__INSTRUCTIONS TO FOLLOW__:
Pictures are to be left out. Return exactly the lines below from the one with "[(356,556),(344,537),(313,556),(356,556)]" up to and including the one with "[(483,0),(428,0),(428,28),(459,28),(483,29),(483,24),(483,0)]".

__RECORDS SHOWN__:
+++

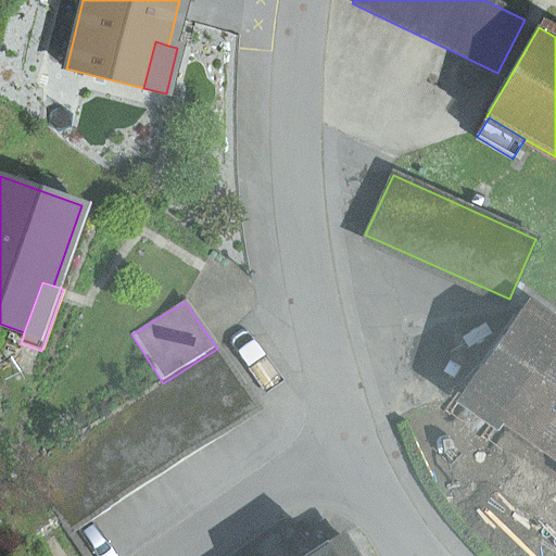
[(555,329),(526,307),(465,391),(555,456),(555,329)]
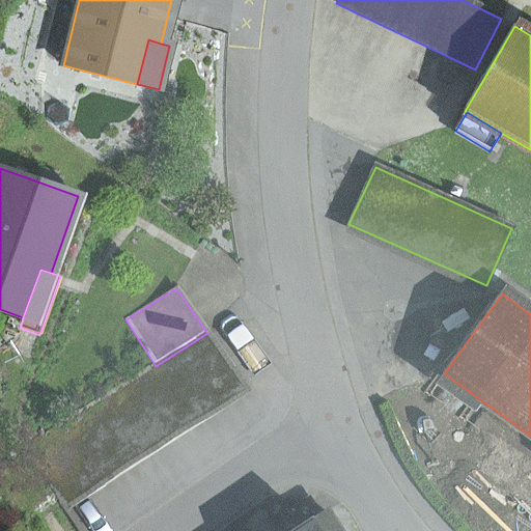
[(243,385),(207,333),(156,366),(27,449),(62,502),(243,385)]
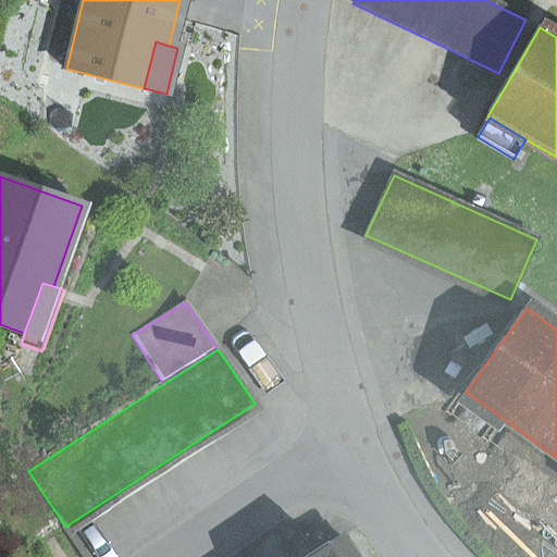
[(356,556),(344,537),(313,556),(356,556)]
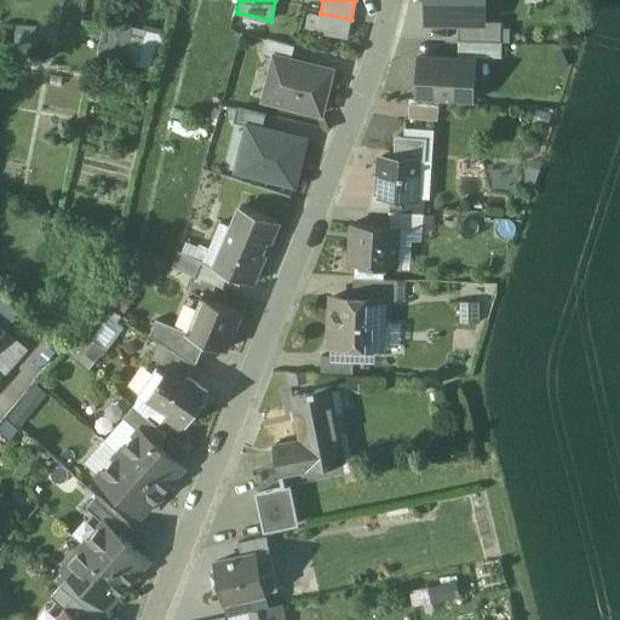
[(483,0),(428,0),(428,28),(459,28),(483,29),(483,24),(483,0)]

+++

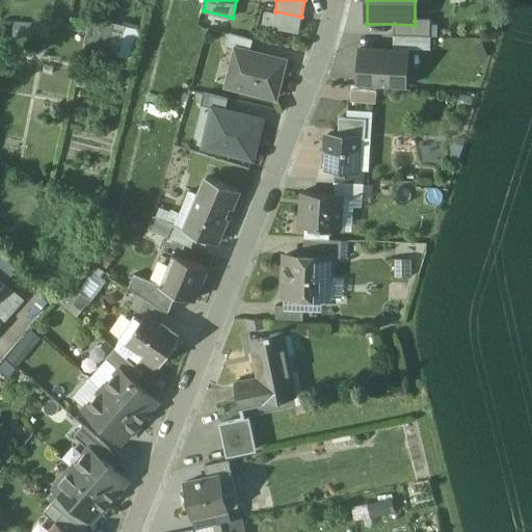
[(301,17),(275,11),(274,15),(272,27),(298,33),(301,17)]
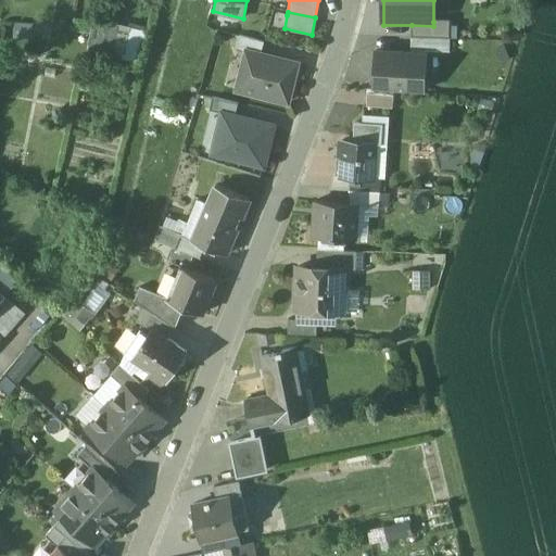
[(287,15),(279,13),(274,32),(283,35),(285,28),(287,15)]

+++

__RESPONSE TO THIS TASK__:
[(356,556),(344,537),(313,556),(356,556)]
[(483,0),(428,0),(428,28),(459,28),(483,29),(483,24),(483,0)]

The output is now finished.